■ WHAT YOU WILL DO:
The records below are to be returned word for word, with pictures left out.

■ SUPPLIED RECORDS:
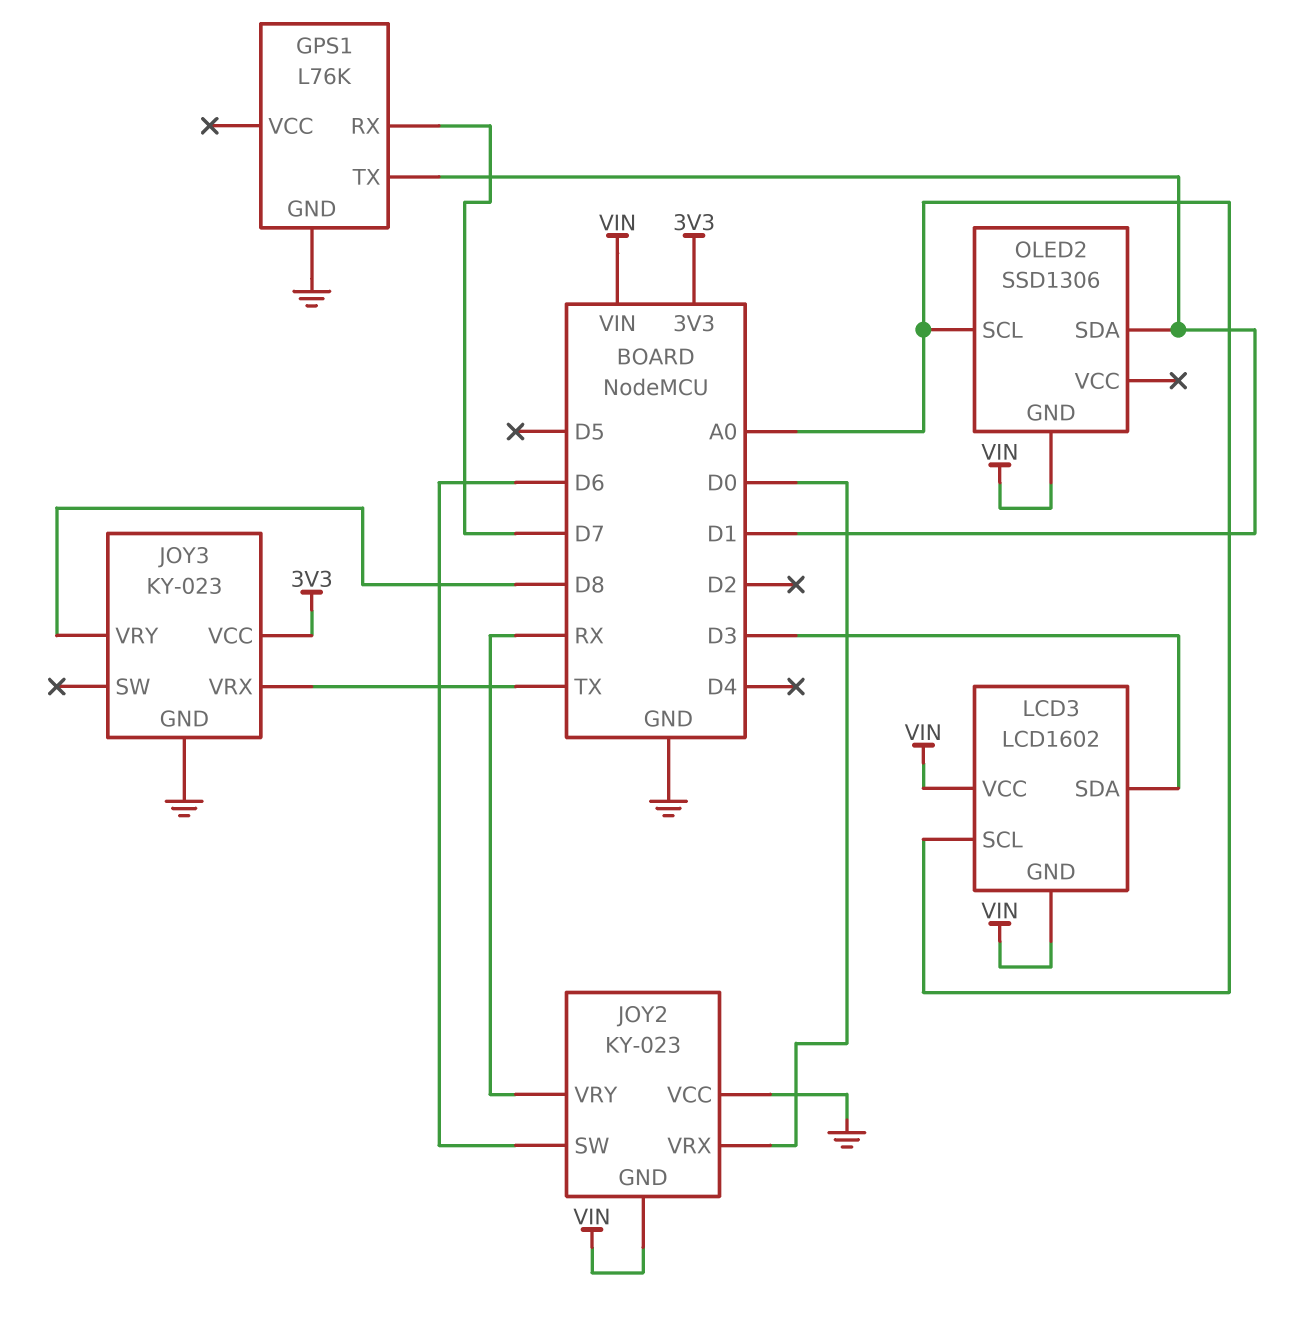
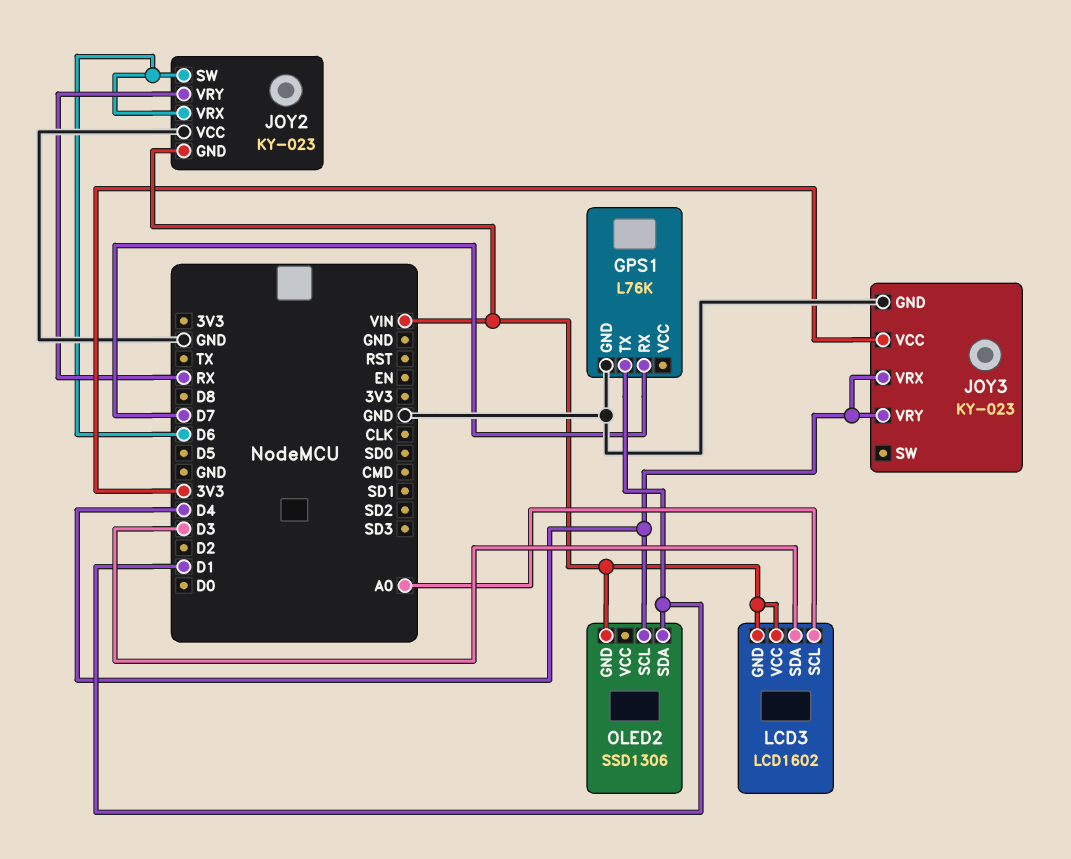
JOY2 pin VRX: D0 -> D6
JOY3 pin VRX: TX -> D4
JOY3 pin VRY: D8 -> D4
OLED2 pin SCL: A0 -> D4

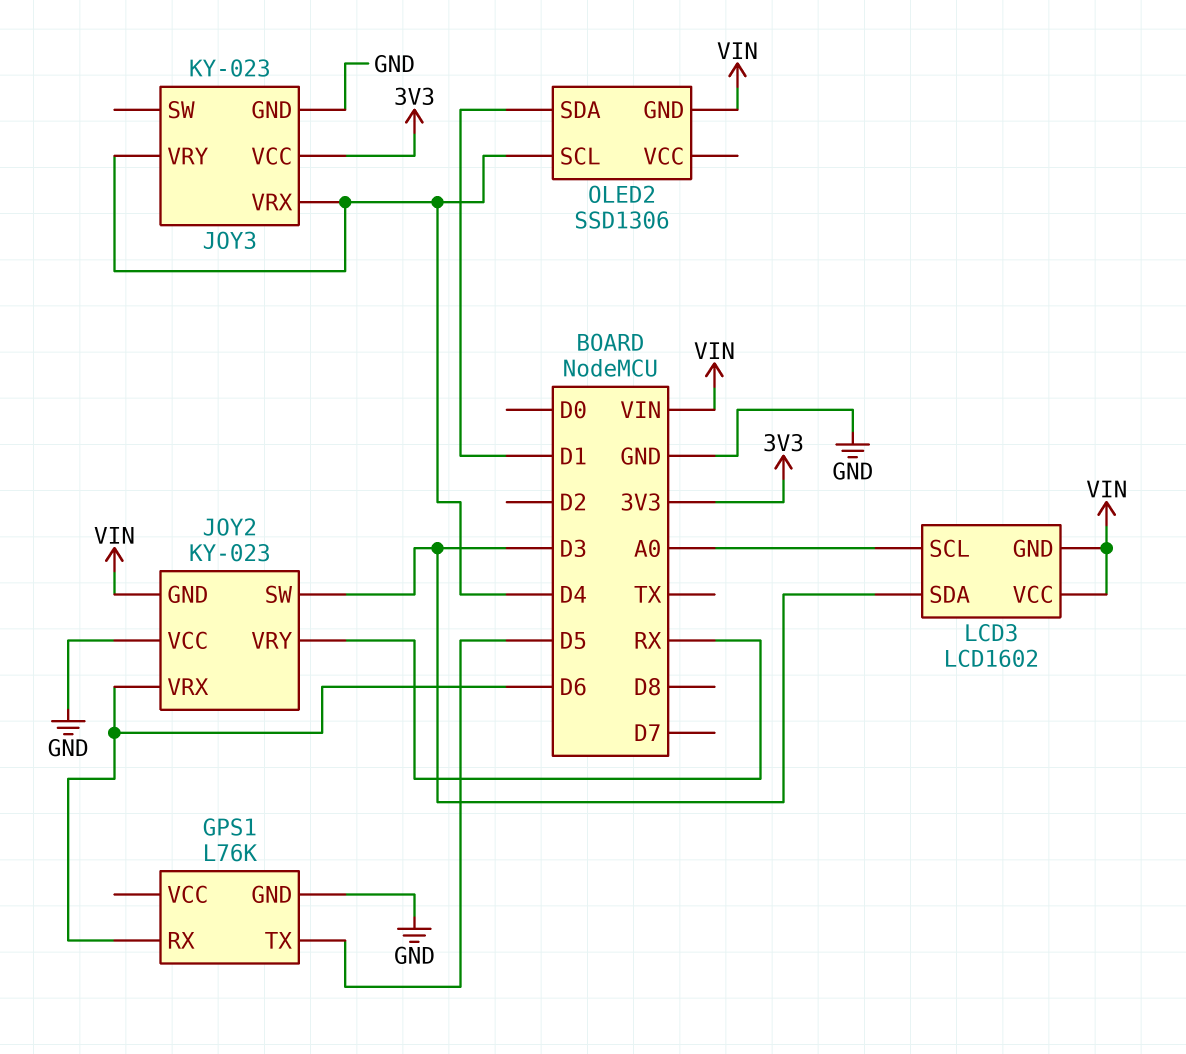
GPS1 pin RX: D7 -> D6
GPS1 pin TX: D1 -> D5
JOY2 pin SW: D6 -> D3

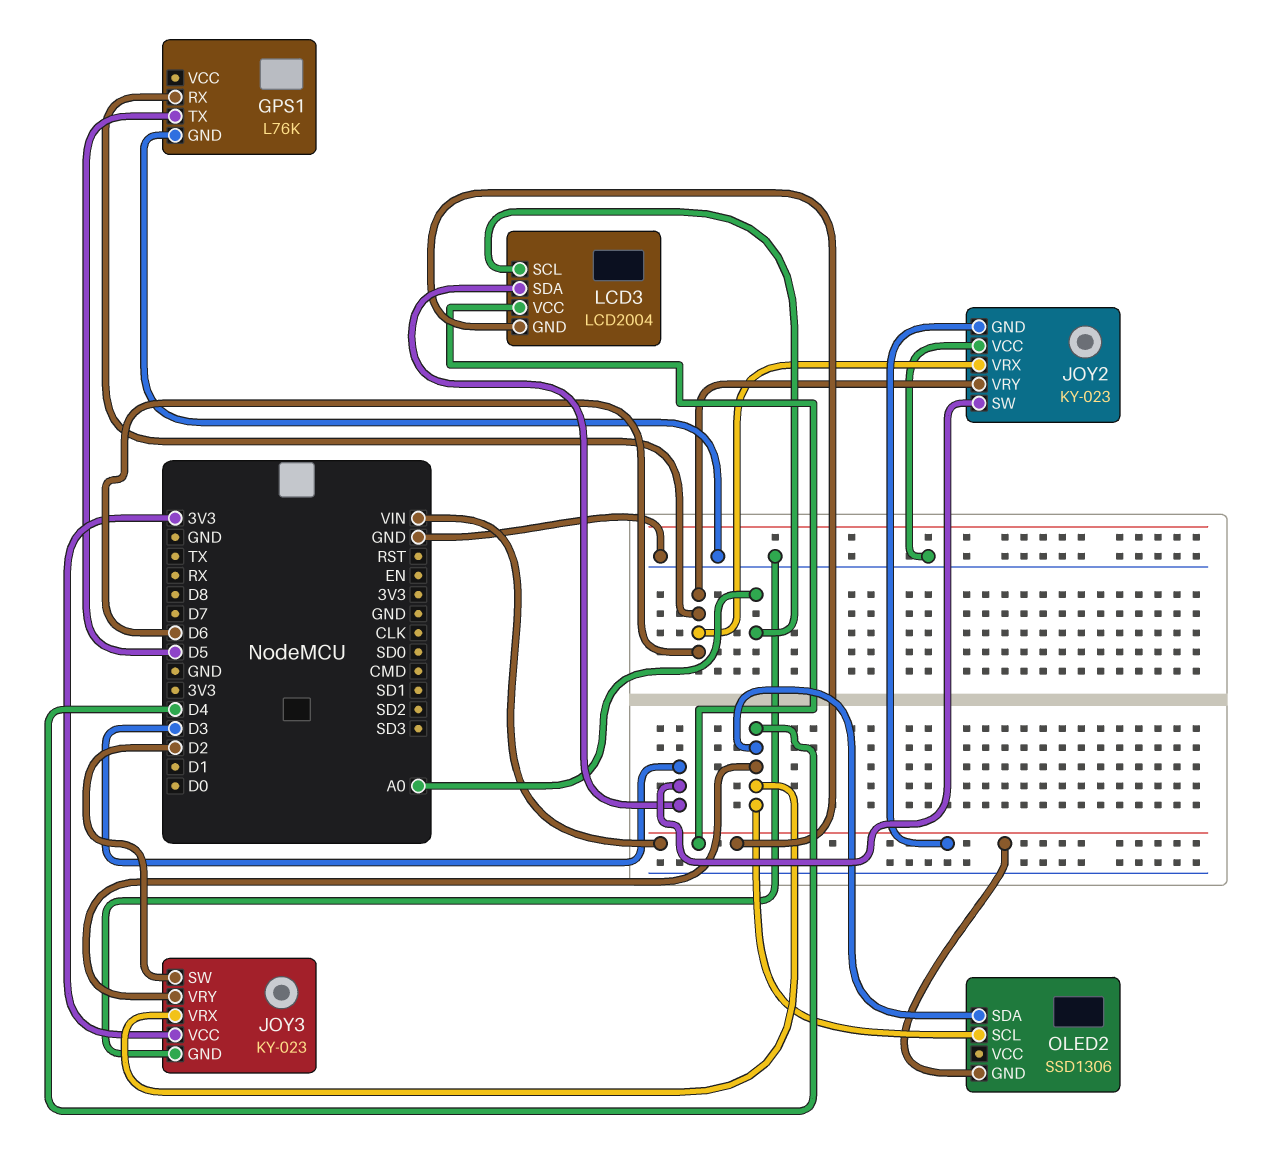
JOY2 pin VRY: RX -> D6
JOY3 pin SW: none -> D2
LCD3: LCD1602 -> LCD2004
OLED2 pin SDA: D1 -> D4

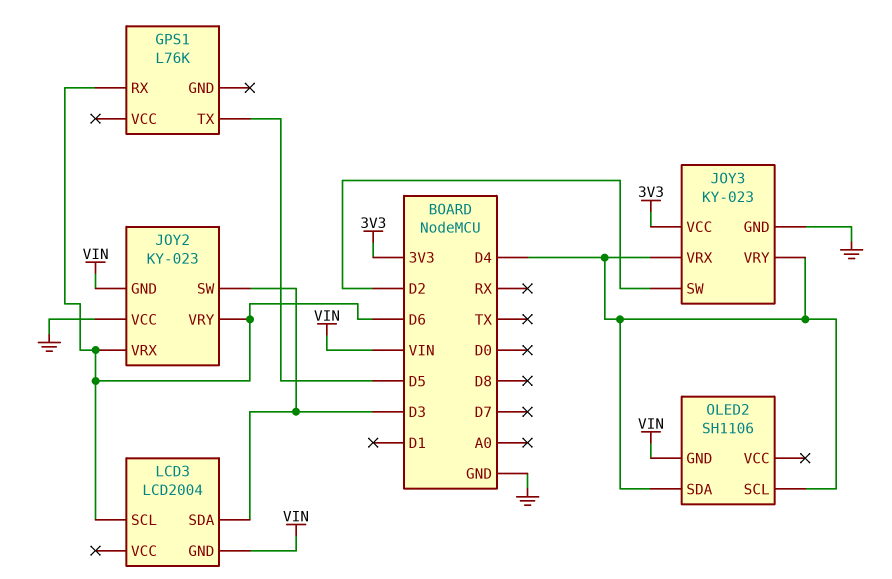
GPS1 pin GND: GND -> none
LCD3 pin SCL: A0 -> D6
LCD3 pin VCC: VIN -> none
OLED2: SSD1306 -> SH1106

■ TASK SOLUTION:
JOY2 pin VRX: D0 -> D6
JOY3 pin VRX: TX -> D4
JOY3 pin VRY: D8 -> D4
OLED2 pin SCL: A0 -> D4

GPS1 pin RX: D7 -> D6
GPS1 pin TX: D1 -> D5
JOY2 pin SW: D6 -> D3

JOY2 pin VRY: RX -> D6
JOY3 pin SW: none -> D2
LCD3: LCD1602 -> LCD2004
OLED2 pin SDA: D1 -> D4

GPS1 pin GND: GND -> none
LCD3 pin SCL: A0 -> D6
LCD3 pin VCC: VIN -> none
OLED2: SSD1306 -> SH1106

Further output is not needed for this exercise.